** Task to complete **
Beneath this sentence is a listing. Return its lines from the one containing "Find all instances" through the last, exactly, and omit the pictures.

-----

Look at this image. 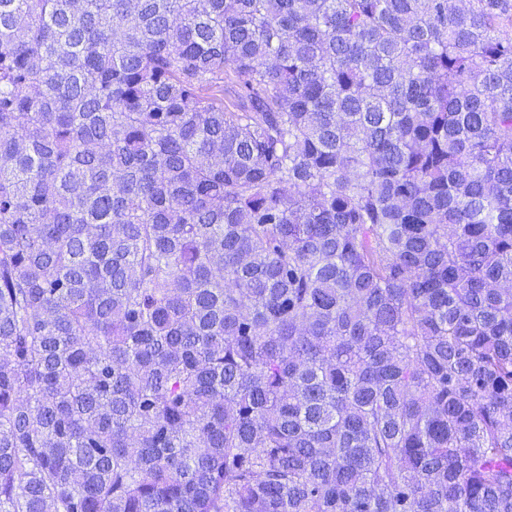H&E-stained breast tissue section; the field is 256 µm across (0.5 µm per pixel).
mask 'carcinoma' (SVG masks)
Masks as SVG:
<instances>
[{"instance_id": "cac0c4a2", "label": "carcinoma", "mask_w": 512, "mask_h": 512, "mask_svg": "<svg viewBox=\"0 0 512 512\" xmlns=\"http://www.w3.org/2000/svg\"><path fill=\"white\" fill-rule=\"evenodd\" d=\"M458 2L0 0V512H512V0Z\"/></svg>"}]
</instances>
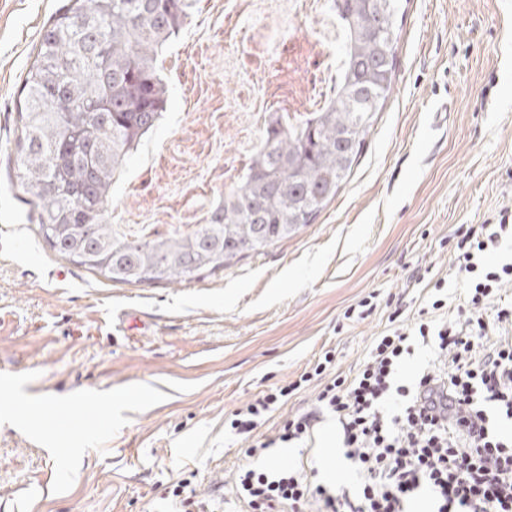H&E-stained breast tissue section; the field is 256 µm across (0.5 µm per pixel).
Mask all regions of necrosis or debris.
<instances>
[{"mask_svg": "<svg viewBox=\"0 0 512 512\" xmlns=\"http://www.w3.org/2000/svg\"><path fill=\"white\" fill-rule=\"evenodd\" d=\"M219 37L223 56H209ZM346 39L335 0H193L180 38L157 61L183 85L184 108L166 116L172 134L117 179L108 223L129 238L211 223L225 188L252 167L271 120L297 126L335 101ZM189 154L203 155V166L185 165Z\"/></svg>", "mask_w": 512, "mask_h": 512, "instance_id": "necrosis-or-debris-1", "label": "necrosis or debris"}]
</instances>
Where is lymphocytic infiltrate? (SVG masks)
Here are the masks:
<instances>
[{
	"instance_id": "1",
	"label": "lymphocytic infiltrate",
	"mask_w": 512,
	"mask_h": 512,
	"mask_svg": "<svg viewBox=\"0 0 512 512\" xmlns=\"http://www.w3.org/2000/svg\"><path fill=\"white\" fill-rule=\"evenodd\" d=\"M512 241V220L461 230L452 275L465 286L470 315L398 326L377 337L369 359L354 378L329 375L335 360L322 361L299 380L261 393L237 408L232 434L249 443L239 467L236 496L248 512H409L421 492L432 512H512V434L495 429L491 416L512 420V341L486 343L489 331L512 326V308L495 309L492 300L512 283V261L490 262L491 254ZM434 342L447 371L426 368L414 387L396 375L414 340ZM321 388L318 411L286 420L279 439L310 436L321 411L334 414L342 429L345 456L362 477L357 492L345 486L311 484L303 469L268 465L270 441L257 429L283 397L312 380Z\"/></svg>"
}]
</instances>
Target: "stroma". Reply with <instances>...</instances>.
Here are the masks:
<instances>
[{"label": "stroma", "instance_id": "35a3bbf8", "mask_svg": "<svg viewBox=\"0 0 512 512\" xmlns=\"http://www.w3.org/2000/svg\"><path fill=\"white\" fill-rule=\"evenodd\" d=\"M64 2L0 0V512H173L186 479L194 512H243L232 411L328 350L353 377L392 312L419 321L459 227L512 208V0H405L393 89L335 199L277 247L155 286L61 257L16 186L17 91ZM369 296V318H345ZM139 389L152 399L109 401ZM318 390L261 427L269 461L355 486L342 448L277 440ZM30 403L61 417L14 421Z\"/></svg>", "mask_w": 512, "mask_h": 512}]
</instances>
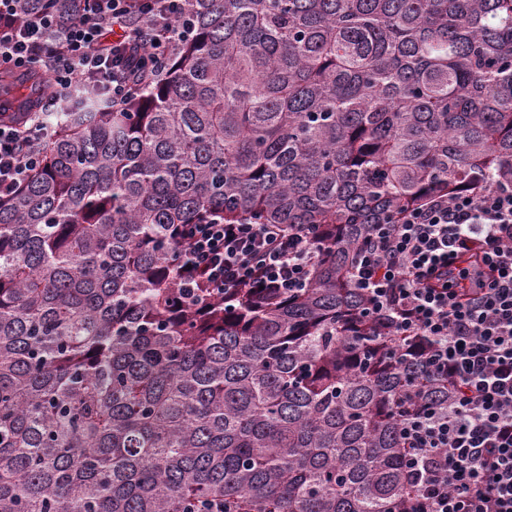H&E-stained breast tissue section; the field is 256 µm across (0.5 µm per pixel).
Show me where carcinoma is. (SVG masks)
<instances>
[{"label": "carcinoma", "mask_w": 512, "mask_h": 512, "mask_svg": "<svg viewBox=\"0 0 512 512\" xmlns=\"http://www.w3.org/2000/svg\"><path fill=\"white\" fill-rule=\"evenodd\" d=\"M191 34L114 109L44 88L0 198V512H405L396 406L448 405L365 317L369 225L512 185V0H183ZM297 224L294 295L205 308L180 224ZM47 135L40 123L25 129L0 123V197L15 193L36 168L42 140Z\"/></svg>", "instance_id": "1"}]
</instances>
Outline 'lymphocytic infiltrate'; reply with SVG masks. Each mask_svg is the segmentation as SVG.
<instances>
[{"mask_svg": "<svg viewBox=\"0 0 512 512\" xmlns=\"http://www.w3.org/2000/svg\"><path fill=\"white\" fill-rule=\"evenodd\" d=\"M182 0H72L59 13L0 0V71L43 63L54 87H107L113 107L135 94L187 29ZM145 12L149 38L128 23ZM44 126L0 123V197L40 161ZM178 280L207 304L242 289L306 287L321 257L310 230L282 224H184ZM350 282L375 326L414 340L426 372L452 397L400 424L407 512H512V187L482 180L436 194L392 224L371 225Z\"/></svg>", "mask_w": 512, "mask_h": 512, "instance_id": "1", "label": "lymphocytic infiltrate"}]
</instances>
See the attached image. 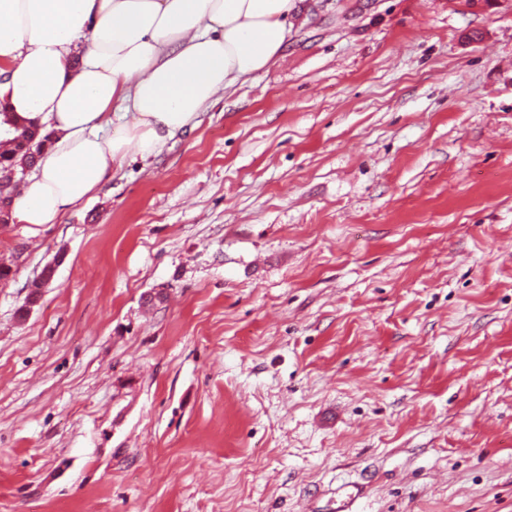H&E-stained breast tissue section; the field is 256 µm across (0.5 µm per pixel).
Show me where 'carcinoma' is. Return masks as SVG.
<instances>
[{"instance_id": "cac0c4a2", "label": "carcinoma", "mask_w": 512, "mask_h": 512, "mask_svg": "<svg viewBox=\"0 0 512 512\" xmlns=\"http://www.w3.org/2000/svg\"><path fill=\"white\" fill-rule=\"evenodd\" d=\"M0 200L14 201V190L37 162L49 135L0 105Z\"/></svg>"}]
</instances>
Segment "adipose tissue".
Wrapping results in <instances>:
<instances>
[{"mask_svg": "<svg viewBox=\"0 0 512 512\" xmlns=\"http://www.w3.org/2000/svg\"><path fill=\"white\" fill-rule=\"evenodd\" d=\"M297 0H0V102L50 133L13 217L53 224L275 63Z\"/></svg>", "mask_w": 512, "mask_h": 512, "instance_id": "1", "label": "adipose tissue"}]
</instances>
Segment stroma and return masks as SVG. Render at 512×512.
<instances>
[{
	"label": "stroma",
	"instance_id": "stroma-1",
	"mask_svg": "<svg viewBox=\"0 0 512 512\" xmlns=\"http://www.w3.org/2000/svg\"><path fill=\"white\" fill-rule=\"evenodd\" d=\"M0 261V512H512V0H301Z\"/></svg>",
	"mask_w": 512,
	"mask_h": 512
}]
</instances>
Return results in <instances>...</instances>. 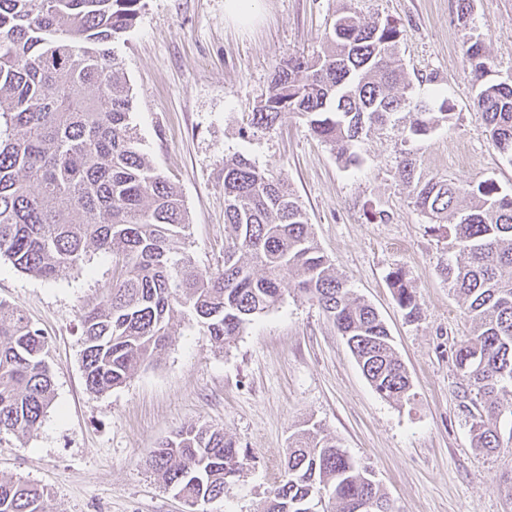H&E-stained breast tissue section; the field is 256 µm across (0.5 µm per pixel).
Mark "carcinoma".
Here are the masks:
<instances>
[{"label":"carcinoma","instance_id":"cac0c4a2","mask_svg":"<svg viewBox=\"0 0 512 512\" xmlns=\"http://www.w3.org/2000/svg\"><path fill=\"white\" fill-rule=\"evenodd\" d=\"M140 0H0V257L44 279L80 267L89 249L112 254V285L80 314L87 389L127 381L166 346L179 310L218 345L239 335L283 295L314 300L346 339L383 398L399 399L409 374L376 309L355 296L318 247L307 213L285 179L239 154L224 161V265L200 269L188 251L183 197L139 150L130 132L125 73L114 44L134 25ZM401 31L344 7L314 59L288 60L255 112V128L295 112L346 166L359 163L363 131L412 114L405 138L428 135L451 112L416 100L397 54ZM473 106L499 154L512 162V85L488 79L480 38L464 44ZM406 154L400 176L414 204L450 238L440 274L464 300L472 335L453 351L463 394L475 393L474 447H512L497 426L512 397V195L492 182L463 188L416 176ZM406 318L418 307L401 271L389 276ZM48 346L22 310L0 301V433L29 435L53 399ZM247 454L224 429L190 426L161 442L145 465L189 505L226 496ZM325 492L337 512H393L374 473L318 425L294 434L283 478L264 512H301ZM0 512H50L47 494L0 478Z\"/></svg>","mask_w":512,"mask_h":512}]
</instances>
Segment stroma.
<instances>
[{"instance_id": "obj_1", "label": "stroma", "mask_w": 512, "mask_h": 512, "mask_svg": "<svg viewBox=\"0 0 512 512\" xmlns=\"http://www.w3.org/2000/svg\"><path fill=\"white\" fill-rule=\"evenodd\" d=\"M346 5L397 25L412 96L447 101L453 114L408 143L401 127L409 116L400 114L398 125L364 137L350 167L294 113L267 130L250 125L275 71L316 56ZM472 35L483 39L494 79L512 84V0H473L464 25L457 0H261L248 27L225 16L224 0H141L115 46L133 101L129 126L183 196L196 264L214 269L224 260L225 159L241 154L282 176L337 275L384 320L412 388L402 399L382 398L318 304L287 294L221 346L173 313L161 354L94 394L82 372L80 311L111 285V254L90 250L80 268L53 279L1 258L0 301L44 333L54 397L33 434L0 433V476L43 487L52 512H192L143 461L176 430L212 425L246 449L249 464L207 512H262L291 434L309 421L374 468L394 512H512V498L496 488L512 478V451L474 448L453 362L451 348L471 325L439 273L448 240L432 232L398 172L411 151L423 177L491 180L512 192V163L473 107L463 60ZM396 270L419 307L411 321L389 286Z\"/></svg>"}]
</instances>
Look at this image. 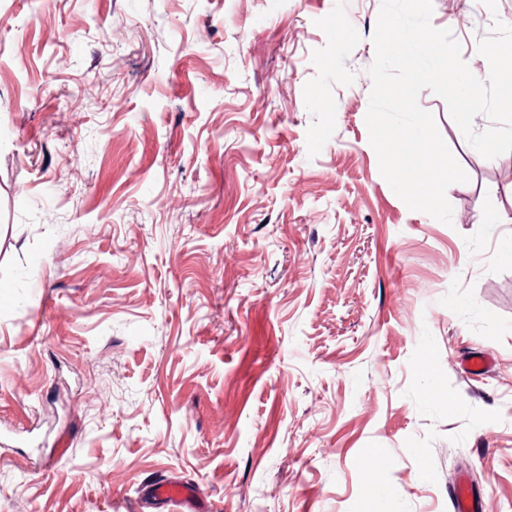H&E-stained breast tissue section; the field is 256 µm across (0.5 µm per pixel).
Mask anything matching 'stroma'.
<instances>
[{
  "label": "stroma",
  "mask_w": 512,
  "mask_h": 512,
  "mask_svg": "<svg viewBox=\"0 0 512 512\" xmlns=\"http://www.w3.org/2000/svg\"><path fill=\"white\" fill-rule=\"evenodd\" d=\"M379 8L0 0V512H512V152L423 90L469 180L405 205ZM497 18L433 0L476 75ZM150 488L156 498L173 503L178 510H188L186 512H200V509L186 507L189 504L191 494L190 490L183 484L160 482L151 485Z\"/></svg>",
  "instance_id": "1"
}]
</instances>
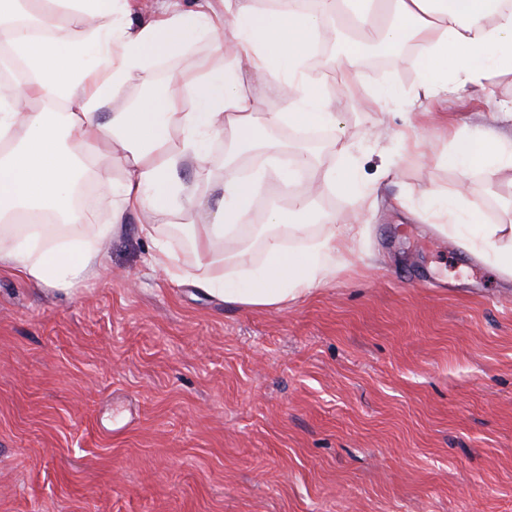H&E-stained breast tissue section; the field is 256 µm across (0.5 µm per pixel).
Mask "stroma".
<instances>
[{
    "mask_svg": "<svg viewBox=\"0 0 512 512\" xmlns=\"http://www.w3.org/2000/svg\"><path fill=\"white\" fill-rule=\"evenodd\" d=\"M404 54L364 62L355 93L326 84L337 123L307 177L324 185L347 142L373 193L360 212L324 185L316 212L364 234L312 296L243 307L175 283L134 217L105 244L104 276L61 291L0 271V512H512V277L420 217L457 174L419 116L417 50ZM210 58L200 42L149 68L101 120ZM445 111L512 144V76ZM411 122L424 155L399 150ZM208 168L210 183L182 178L214 207L223 142ZM120 177L85 172L97 223ZM266 182L256 224L303 190L271 169ZM470 193L495 224L512 183L477 169Z\"/></svg>",
    "mask_w": 512,
    "mask_h": 512,
    "instance_id": "obj_1",
    "label": "stroma"
}]
</instances>
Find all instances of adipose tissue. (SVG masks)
Here are the masks:
<instances>
[{
  "mask_svg": "<svg viewBox=\"0 0 512 512\" xmlns=\"http://www.w3.org/2000/svg\"><path fill=\"white\" fill-rule=\"evenodd\" d=\"M254 0H193L187 9H164L148 22H126L132 0H0V45L26 67L21 85H0V269L41 286L66 290L103 268L101 243L117 234L126 216L141 217V232L154 241L153 266L170 280L190 276L178 256L155 237L156 218L186 215L179 233L206 259L208 275L197 287L224 303L278 307L313 294L335 271L337 252L352 250L358 224L340 230L336 217L322 215L323 230L310 235L296 216H309L311 196L295 197L288 210L272 211L258 232L265 259L225 277L234 261L227 246L250 220L265 188L263 176H244L239 156L256 154L279 164L289 181L319 164L317 155L276 137L282 126L332 128L336 114L320 81L303 67L316 51L321 20L342 14L348 0H320L316 13L294 0H274L267 11ZM356 29L373 33L384 53L401 56L406 43L419 47L418 94L441 104L448 95L486 90L495 76L512 74V0H381L379 9L354 8ZM68 17L81 37L61 46L33 35ZM211 48L204 72L187 69L179 83L123 111L111 122L100 112L146 67L184 54L198 42ZM260 78L265 91L287 101L284 112L252 119L259 98L246 91L244 72ZM41 104L38 112L24 110ZM62 102L66 111H51ZM448 163L457 172L452 190L427 193L432 224L465 242L471 254L512 277V223L484 224L467 180L475 167L491 175L512 172V147L448 126ZM224 140L231 159L217 209L197 202L180 172L193 168L207 180L208 146ZM120 168L112 186V221L91 223L77 207L79 173L88 165ZM40 213L54 224H19V215ZM306 237L303 249L289 237Z\"/></svg>",
  "mask_w": 512,
  "mask_h": 512,
  "instance_id": "1",
  "label": "adipose tissue"
}]
</instances>
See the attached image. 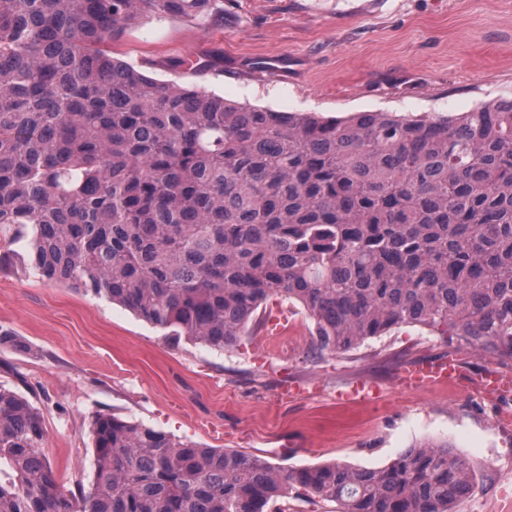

-----

** Solution **
Find all instances of adipose tissue. (SVG masks)
Here are the masks:
<instances>
[{
  "mask_svg": "<svg viewBox=\"0 0 512 512\" xmlns=\"http://www.w3.org/2000/svg\"><path fill=\"white\" fill-rule=\"evenodd\" d=\"M254 0H193L187 9H164L148 22H126L132 0H0V45L26 67L21 85H0V269L41 286L66 290L103 268L101 243L117 234L126 216L141 217V232L154 241L153 266L170 280L190 276L178 256L155 237L156 218L186 215L179 233L206 259L208 275L197 287L224 303L278 307L313 294L335 271L337 252L352 250L358 224L340 230L336 217L322 215L323 230L310 235L296 216H309L311 196L295 197L288 210L272 211L258 232L265 259L225 277L234 261L227 246L250 220L265 188L263 176H244L239 156L256 154L279 164L289 181L319 164L317 155L276 137L282 126L332 128L336 114L320 81L303 67L316 51L321 20L342 14L348 0H320L316 13L294 0H274L267 11ZM356 29L373 33L384 53L401 56L406 43L419 47L418 94L441 104L448 95L486 90L495 76L512 74V0H381L379 9L354 8ZM68 17L81 37L61 46L33 35ZM211 48L204 72L187 69L179 83L123 111L111 122L100 112L146 67L184 54L198 42ZM260 78L265 91L287 101L284 112L252 119L259 98L246 91L244 72ZM41 104L38 112L24 110ZM62 102L66 111H51ZM448 163L457 172L452 190L427 193L432 224L465 242L471 254L512 277V223L484 224L467 180L475 167L491 175L512 172V147L448 126ZM224 140L231 159L217 209L197 202L180 172L193 168L207 180L208 146ZM120 168L112 186V221L91 223L77 207L79 173L88 165ZM40 213L54 224H19V215ZM306 237L303 249L289 237Z\"/></svg>",
  "mask_w": 512,
  "mask_h": 512,
  "instance_id": "1",
  "label": "adipose tissue"
}]
</instances>
See the attached image. 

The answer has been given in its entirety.